MATERIAL SHOWN:
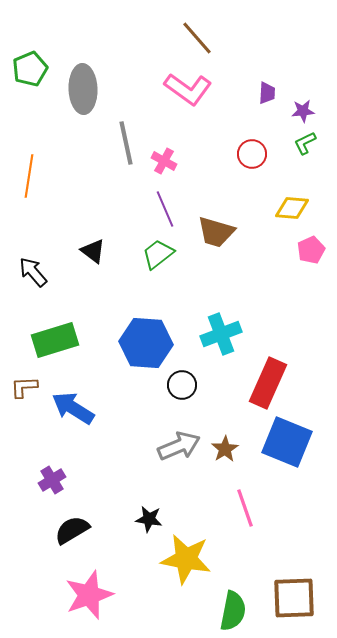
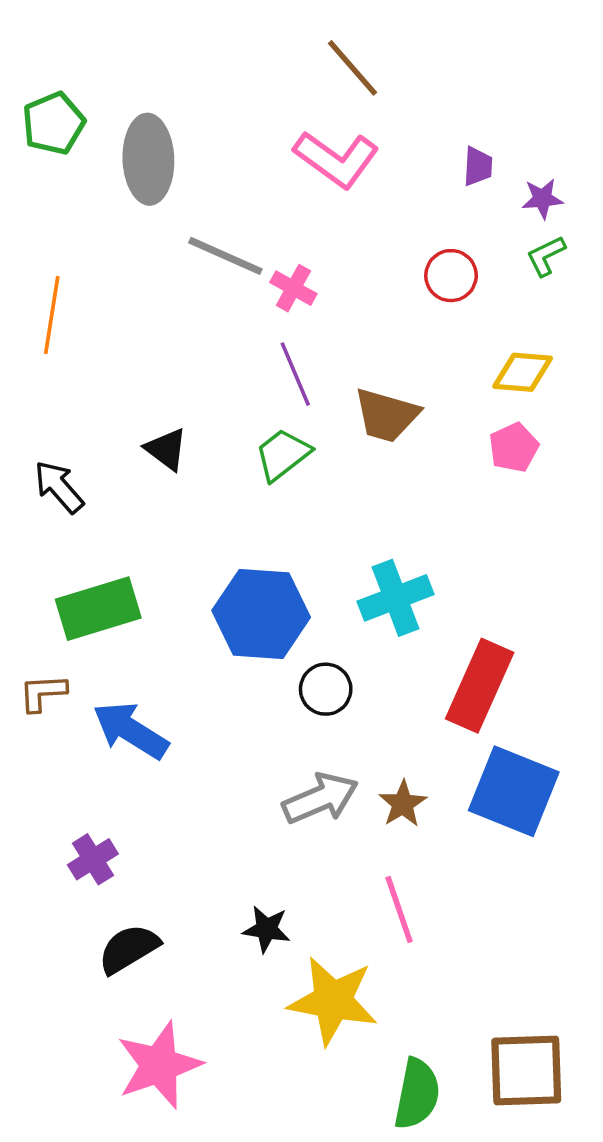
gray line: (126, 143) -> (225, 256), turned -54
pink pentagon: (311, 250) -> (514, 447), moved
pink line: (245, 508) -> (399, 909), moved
--
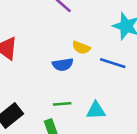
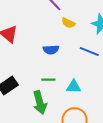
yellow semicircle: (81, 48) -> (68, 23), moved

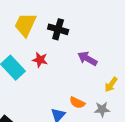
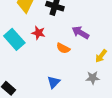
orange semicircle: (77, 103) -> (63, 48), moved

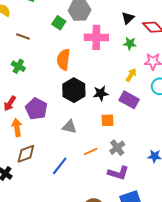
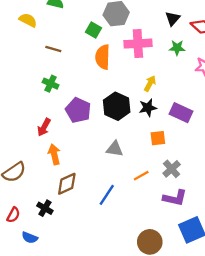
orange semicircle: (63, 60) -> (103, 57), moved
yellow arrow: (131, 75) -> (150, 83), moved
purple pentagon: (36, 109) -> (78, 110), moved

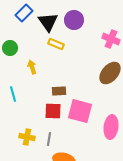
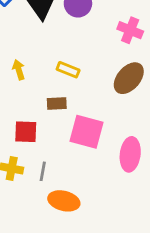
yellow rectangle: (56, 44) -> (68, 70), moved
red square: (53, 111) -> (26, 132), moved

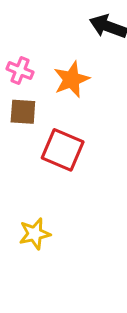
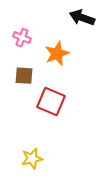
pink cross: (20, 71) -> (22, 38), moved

TASK GOAL:
Tally the lines in the records above that contain the word "moved", and give only that number.

RESPONSE BOX:
10